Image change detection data
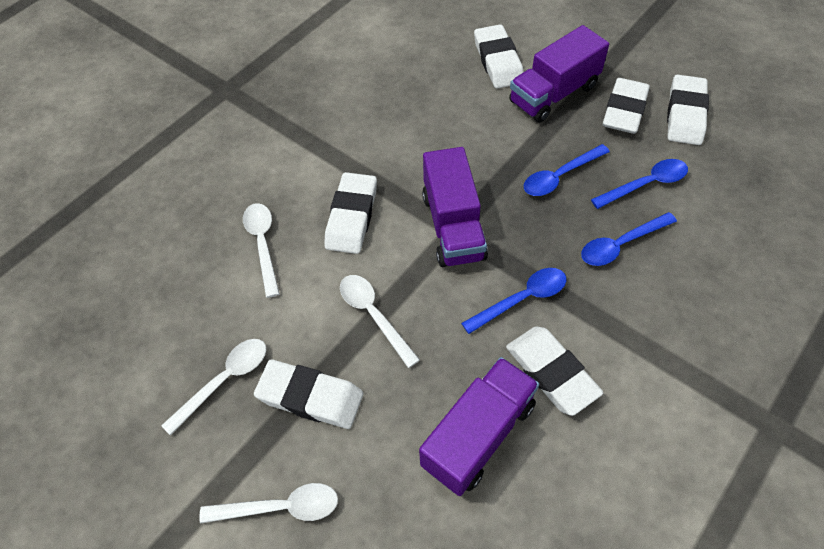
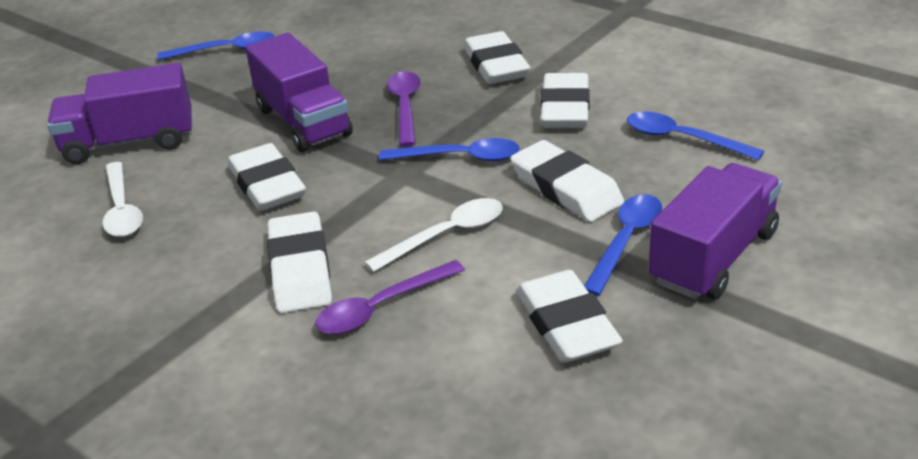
purple spoon: 0 -> 2
white spoon: 4 -> 2

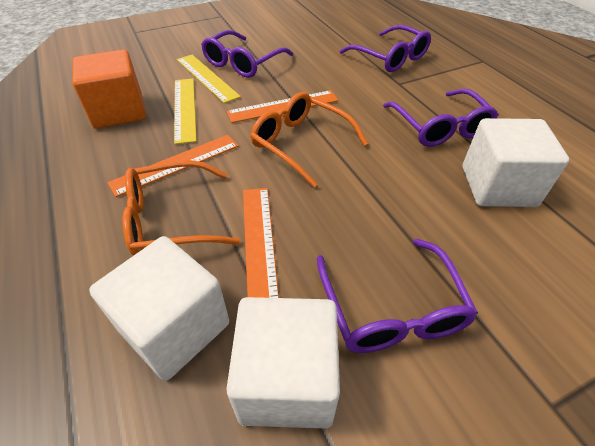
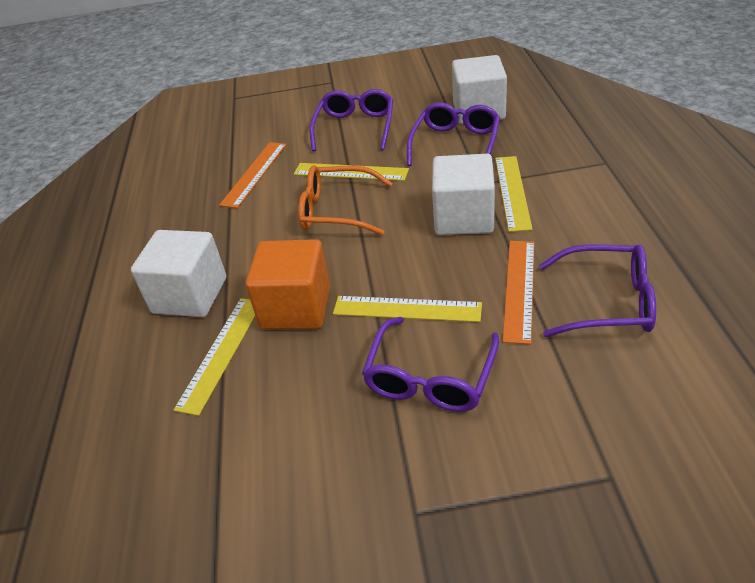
orange glasses: 2 -> 1
orange ruler: 3 -> 2
yellow ruler: 2 -> 4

_PROBLEM REQUIREMENTS_
An exact copy of the records above is needed, with the pictures removed.

_THE COMPLETED TASK_
purple spoon: 0 -> 2
white spoon: 4 -> 2

orange glasses: 2 -> 1
orange ruler: 3 -> 2
yellow ruler: 2 -> 4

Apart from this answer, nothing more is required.